* _TASK INSTRUCTIONS_
Tell how many lines of the data below have the string "AUDIO" in them. Say nothing more.

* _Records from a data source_
——————————

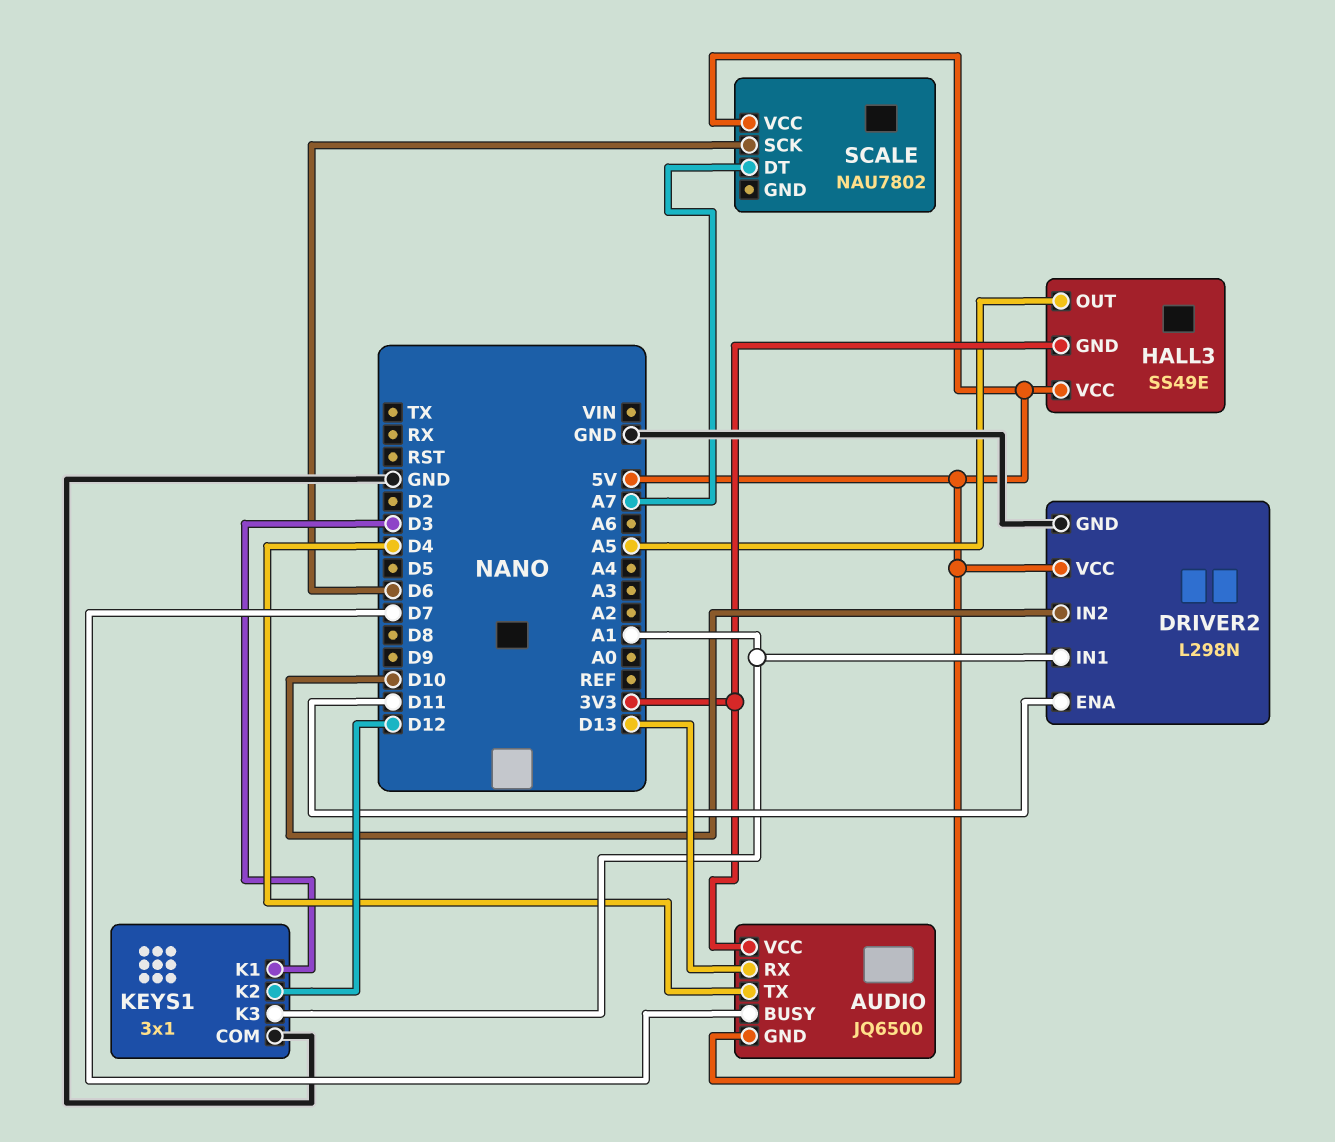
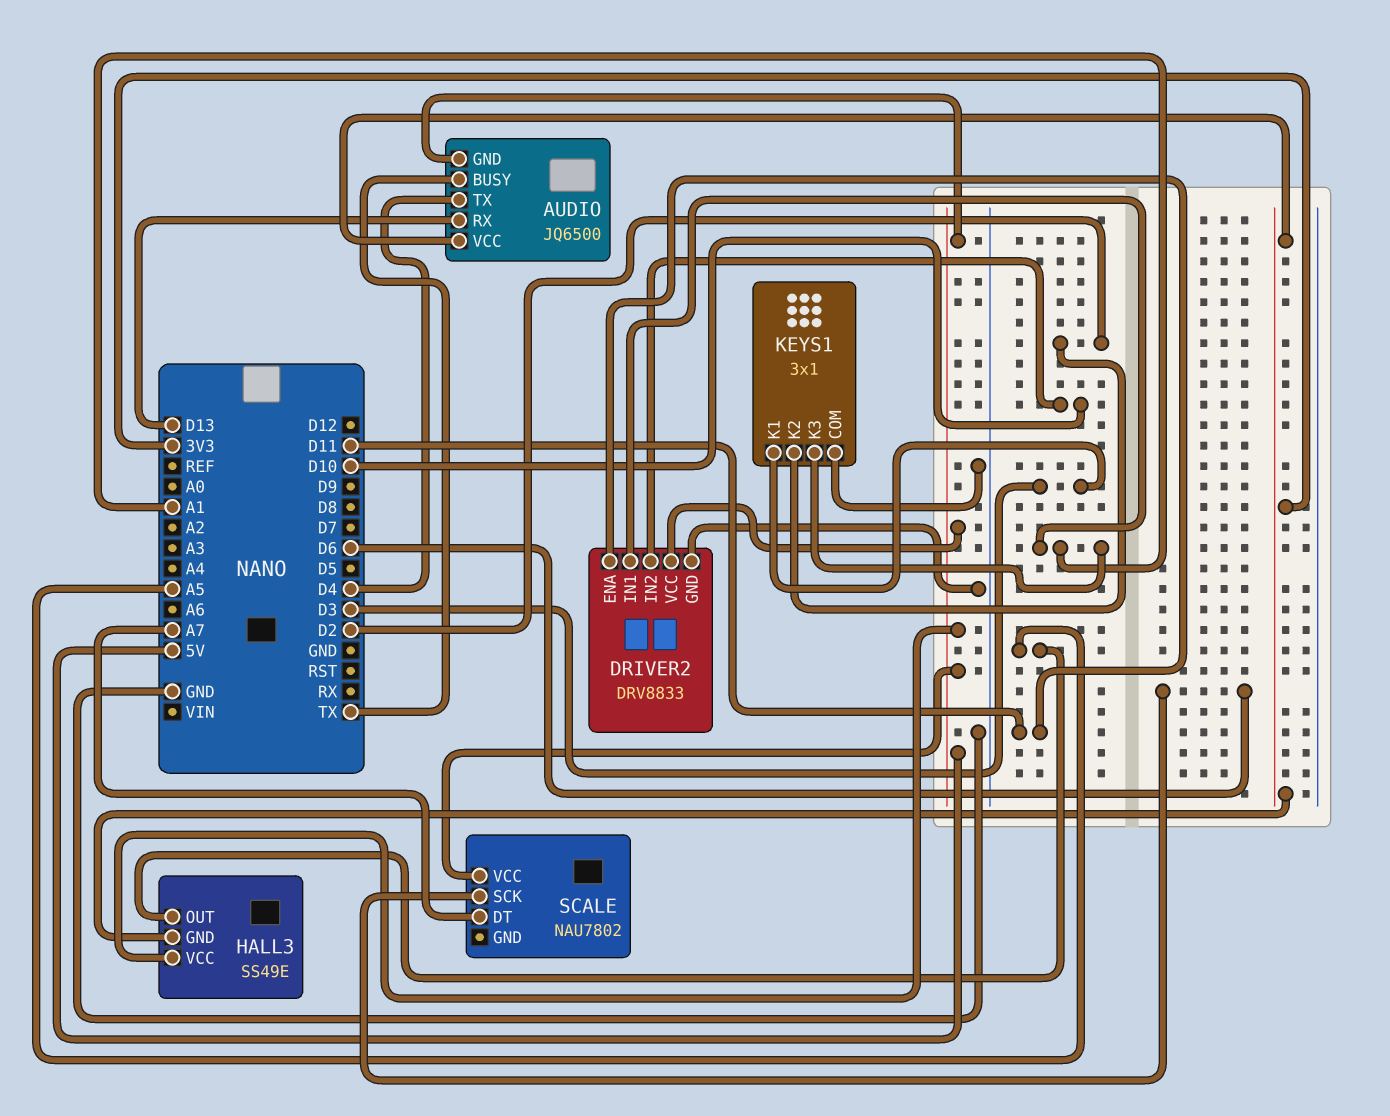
AUDIO pin BUSY: D7 -> TX
DRIVER2: L298N -> DRV8833
KEYS1 pin K2: D12 -> D2

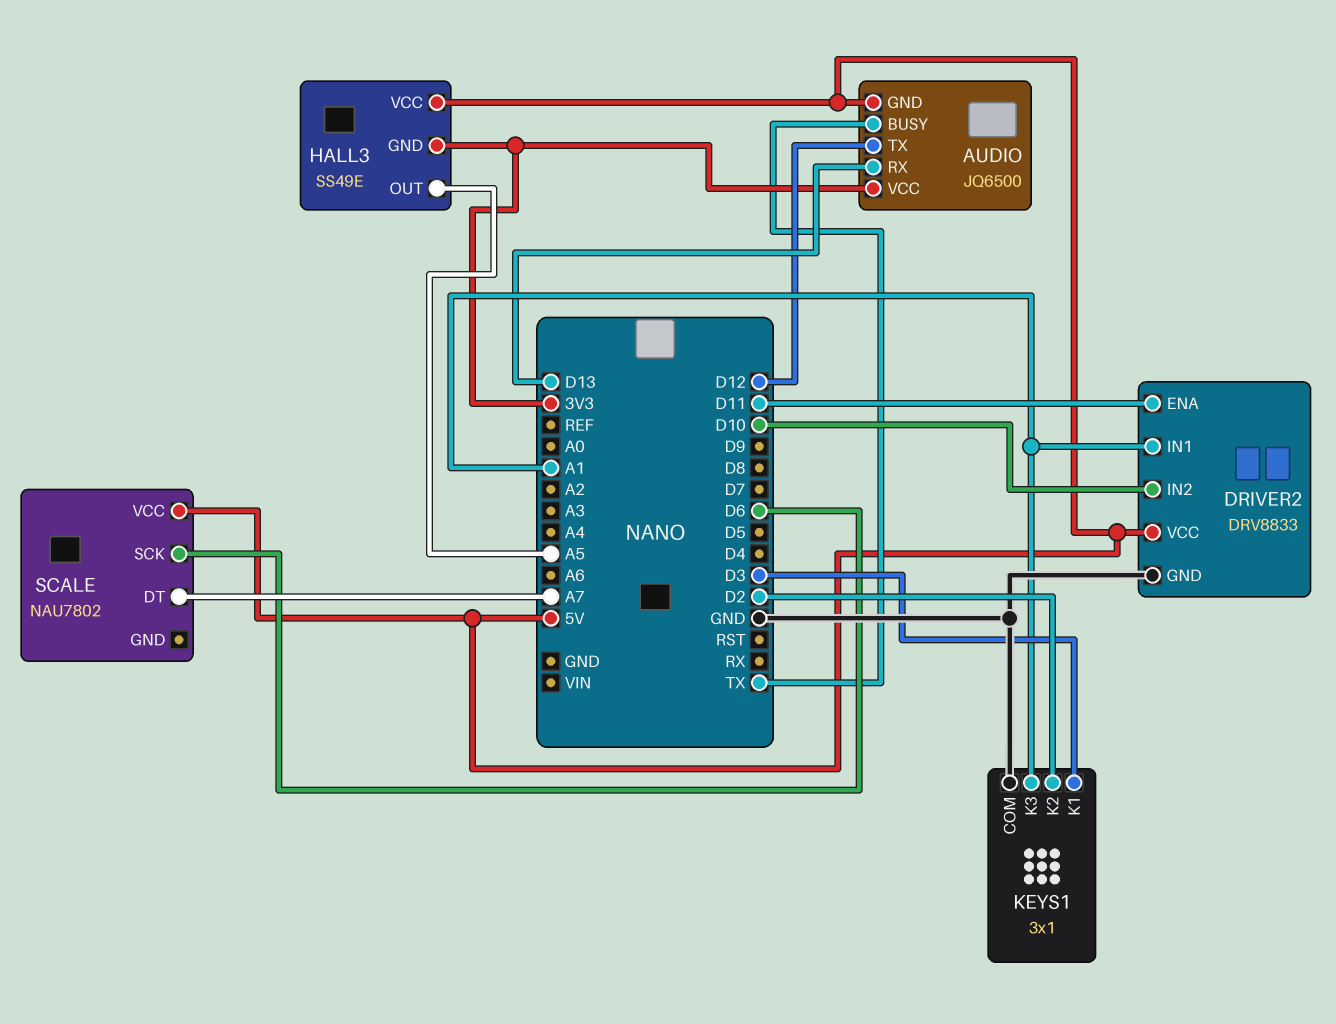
AUDIO pin TX: D4 -> D12

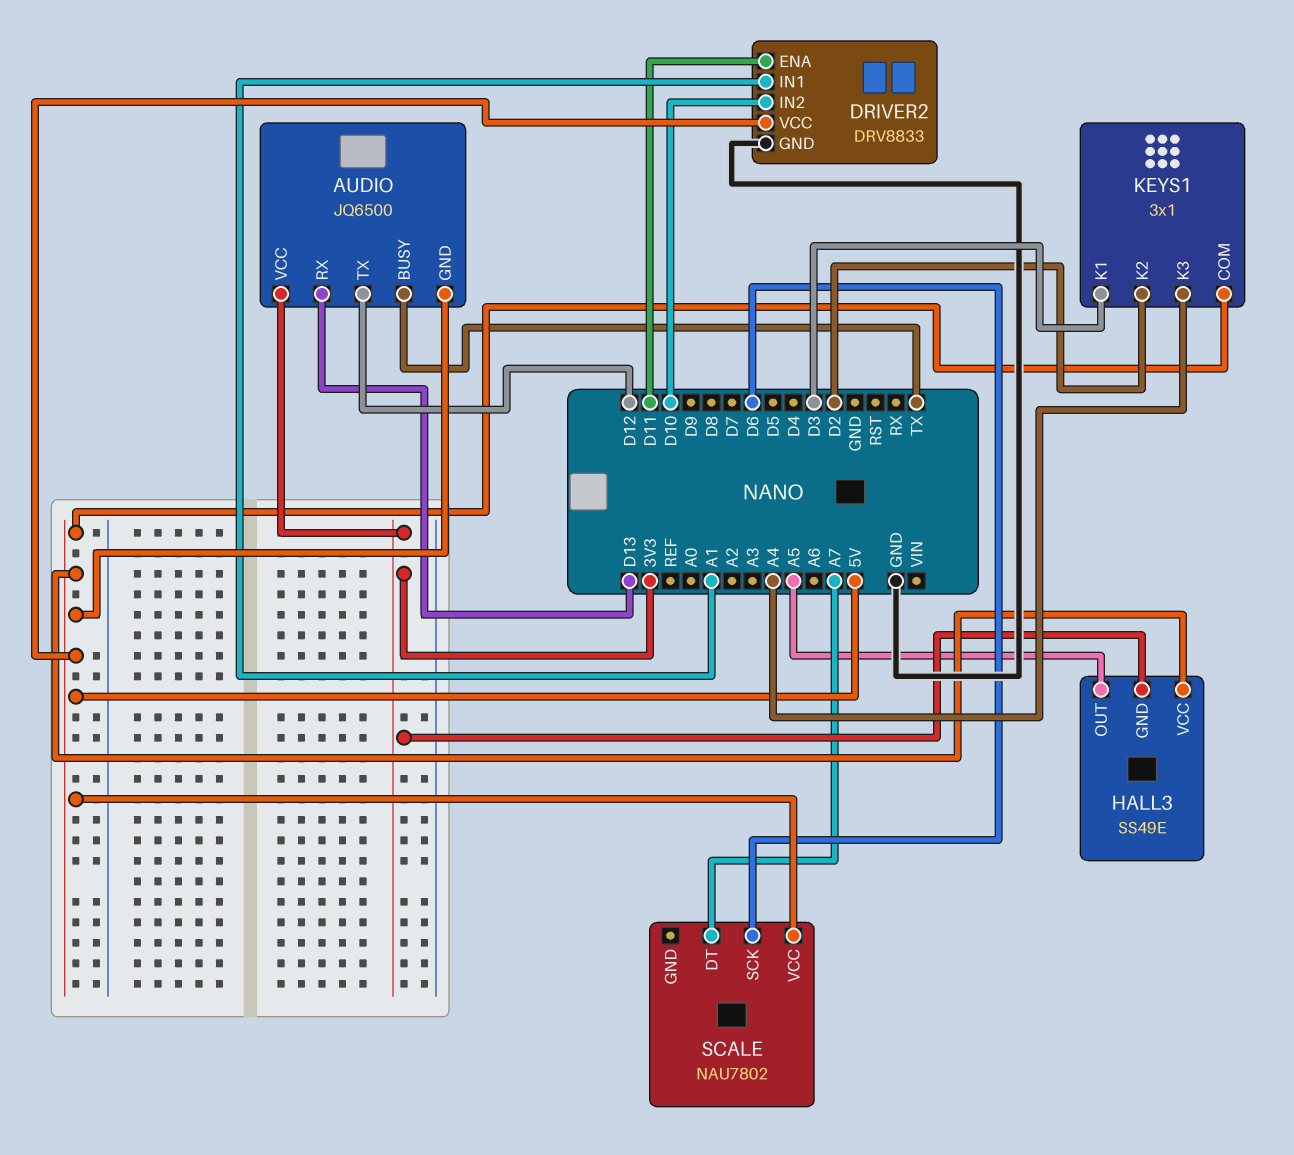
KEYS1 pin COM: GND -> 5V
KEYS1 pin K3: A1 -> A4

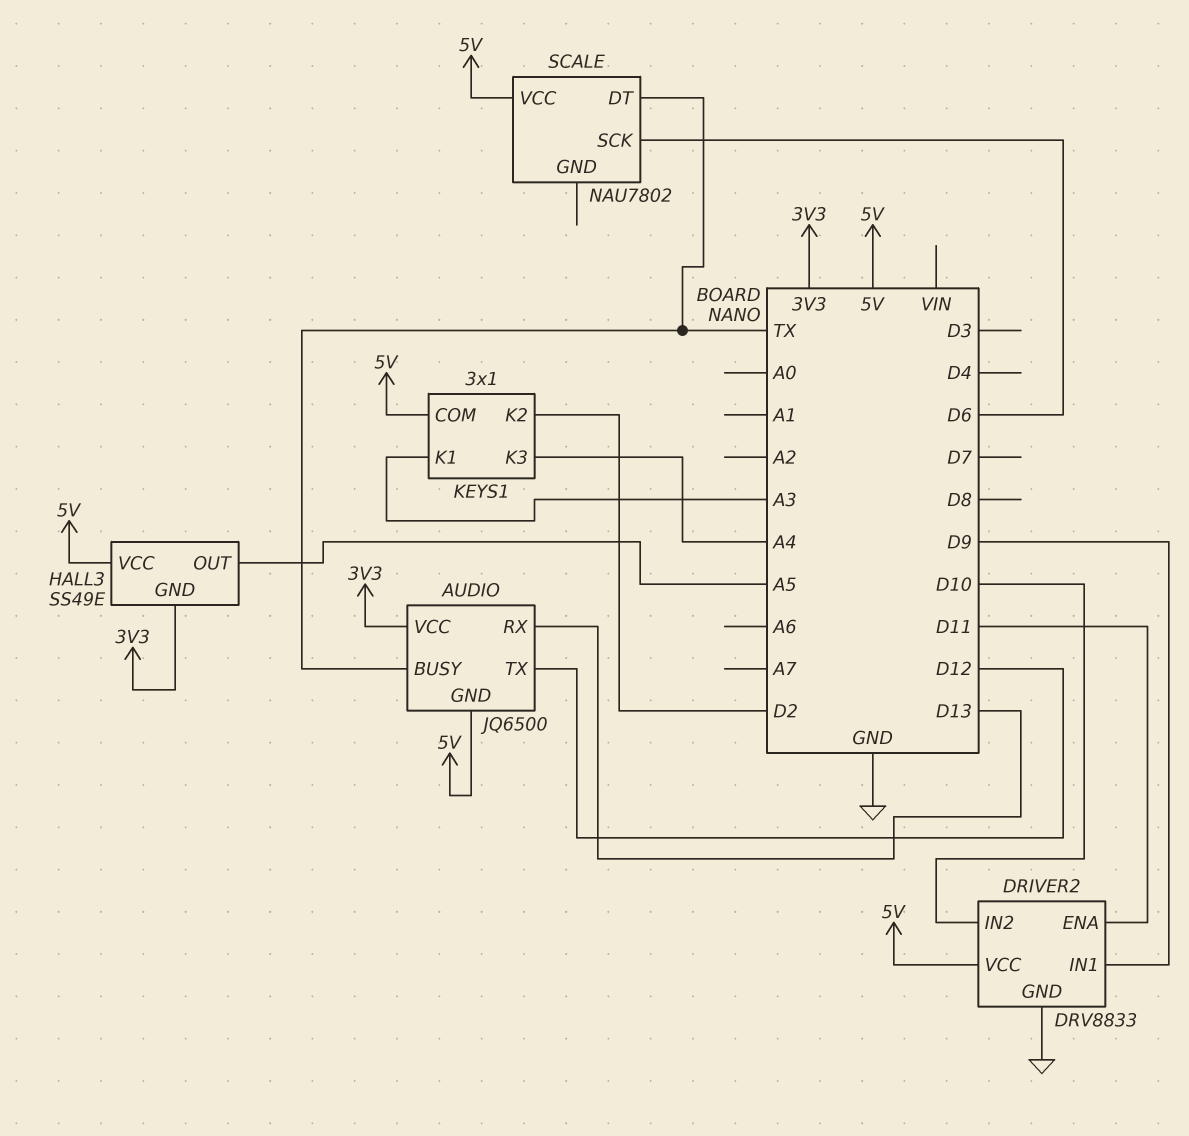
DRIVER2 pin IN1: A1 -> D9
KEYS1 pin K1: D3 -> A3
SCALE pin DT: A7 -> TX

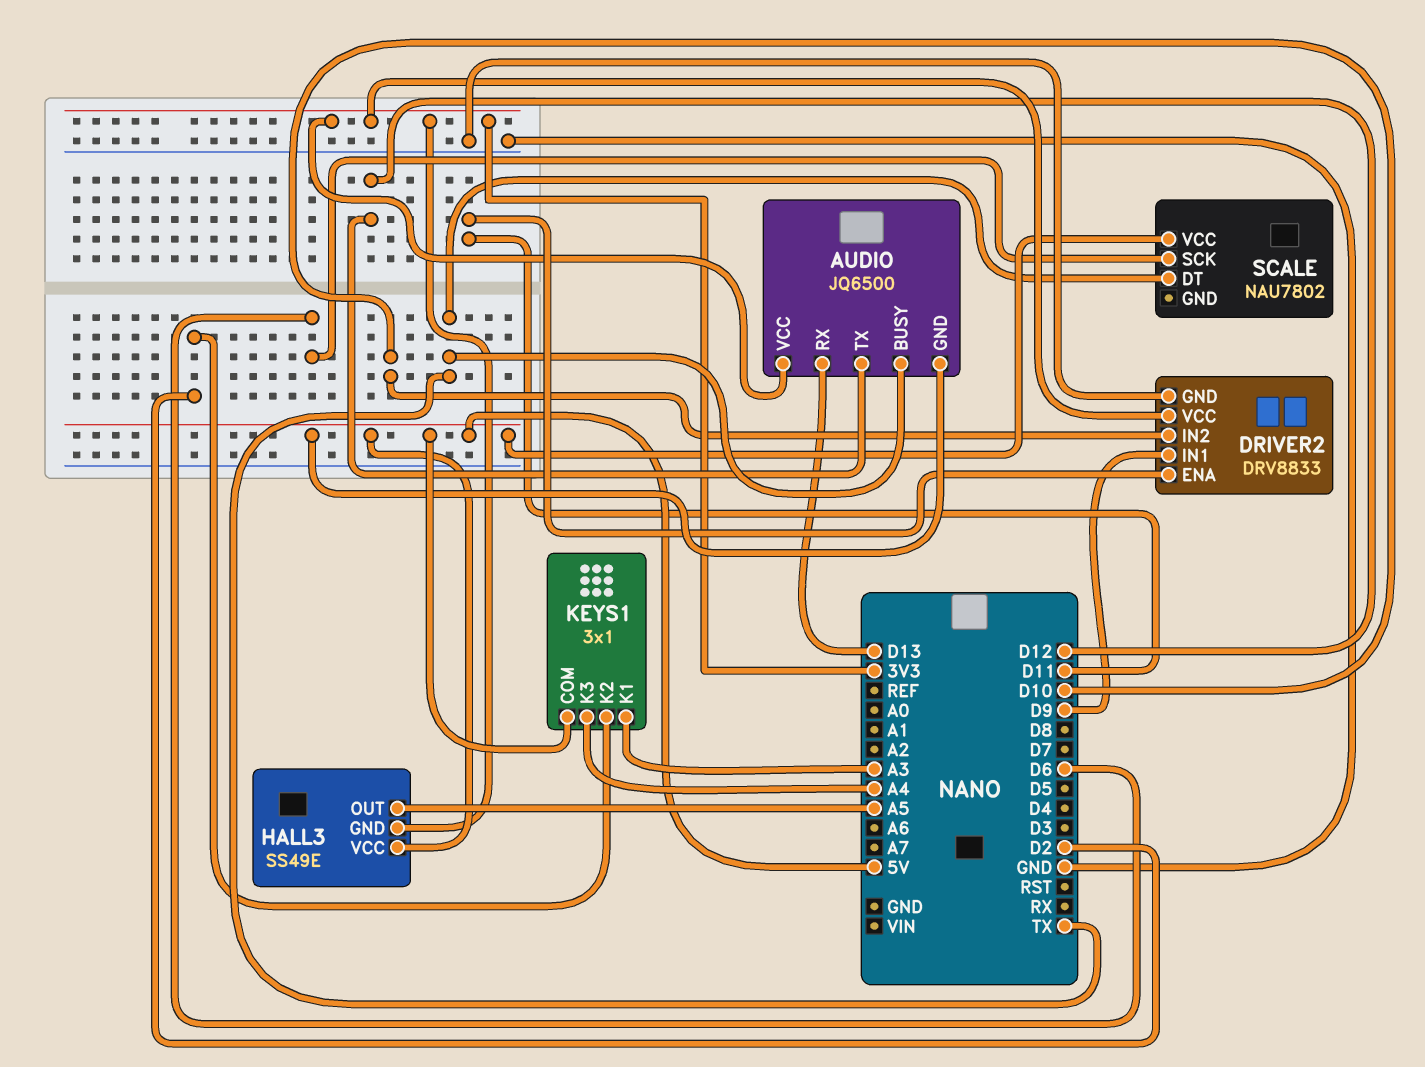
DRIVER2 pin VCC: 5V -> 3V3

——————————

* _OUTPUT OF THE TASK_
2